● **Data listing**:
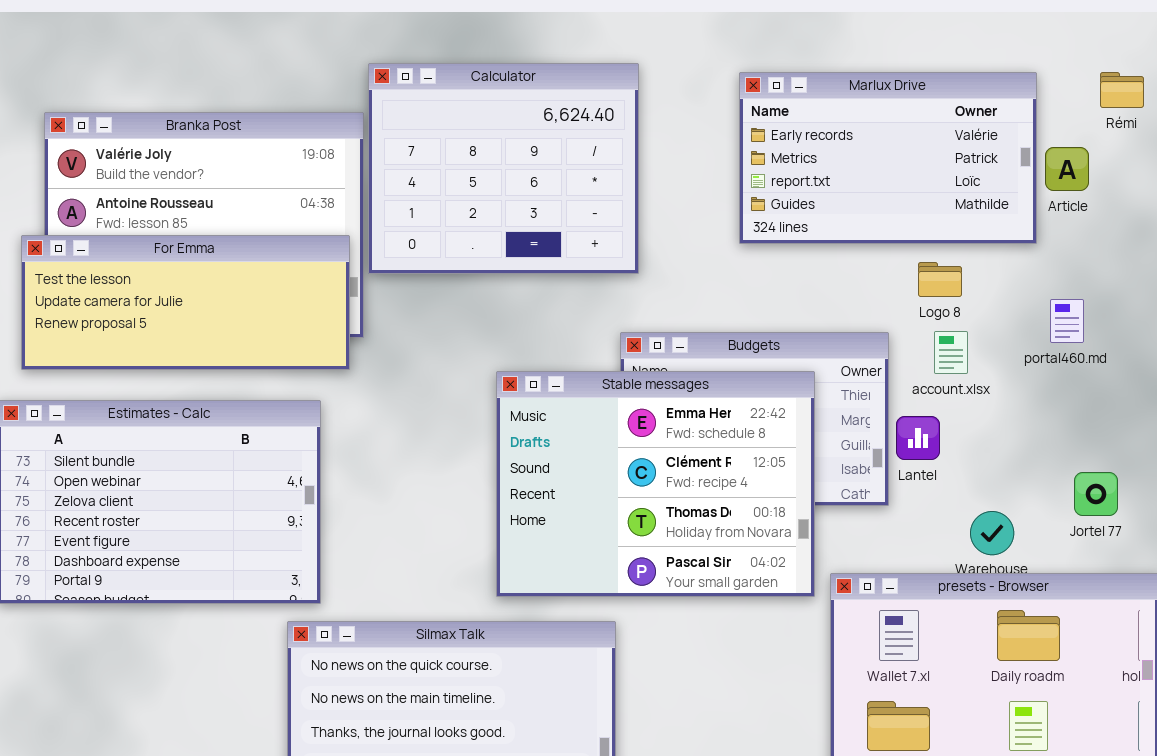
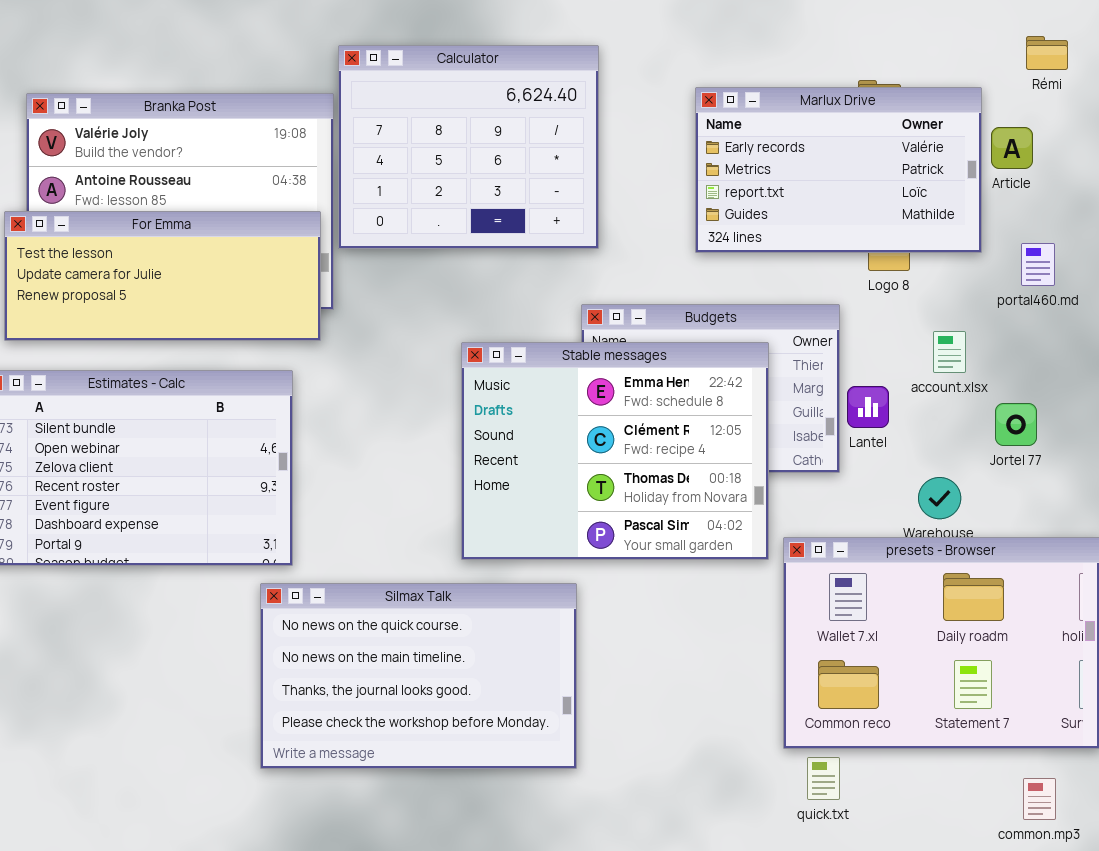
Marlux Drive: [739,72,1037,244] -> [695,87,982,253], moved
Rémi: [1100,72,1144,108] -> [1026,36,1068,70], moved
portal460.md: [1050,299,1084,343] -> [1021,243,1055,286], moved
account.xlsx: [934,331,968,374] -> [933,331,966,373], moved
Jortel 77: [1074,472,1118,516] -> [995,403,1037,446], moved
--
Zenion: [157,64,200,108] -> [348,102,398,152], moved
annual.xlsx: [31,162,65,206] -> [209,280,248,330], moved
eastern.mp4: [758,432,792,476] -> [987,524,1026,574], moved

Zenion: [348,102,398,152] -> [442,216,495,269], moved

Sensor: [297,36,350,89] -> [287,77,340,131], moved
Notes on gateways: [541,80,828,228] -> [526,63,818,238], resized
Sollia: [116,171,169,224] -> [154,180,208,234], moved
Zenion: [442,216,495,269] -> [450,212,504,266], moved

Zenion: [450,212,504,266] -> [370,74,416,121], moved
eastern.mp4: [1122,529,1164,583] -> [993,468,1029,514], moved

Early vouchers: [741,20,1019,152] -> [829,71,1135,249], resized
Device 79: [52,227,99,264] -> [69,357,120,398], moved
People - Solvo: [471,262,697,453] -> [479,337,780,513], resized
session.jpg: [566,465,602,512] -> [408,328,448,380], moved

● **Instructions for the task**:
The expected answer is an exact copy of the lines above, beginning at the line with "Device 79: [52,227,99,264]" and ending at the line with "session.jpg: [566,465,602,512] ->", with both ends in.

● **Response to the task**:
Device 79: [52,227,99,264] -> [69,357,120,398], moved
People - Solvo: [471,262,697,453] -> [479,337,780,513], resized
session.jpg: [566,465,602,512] -> [408,328,448,380], moved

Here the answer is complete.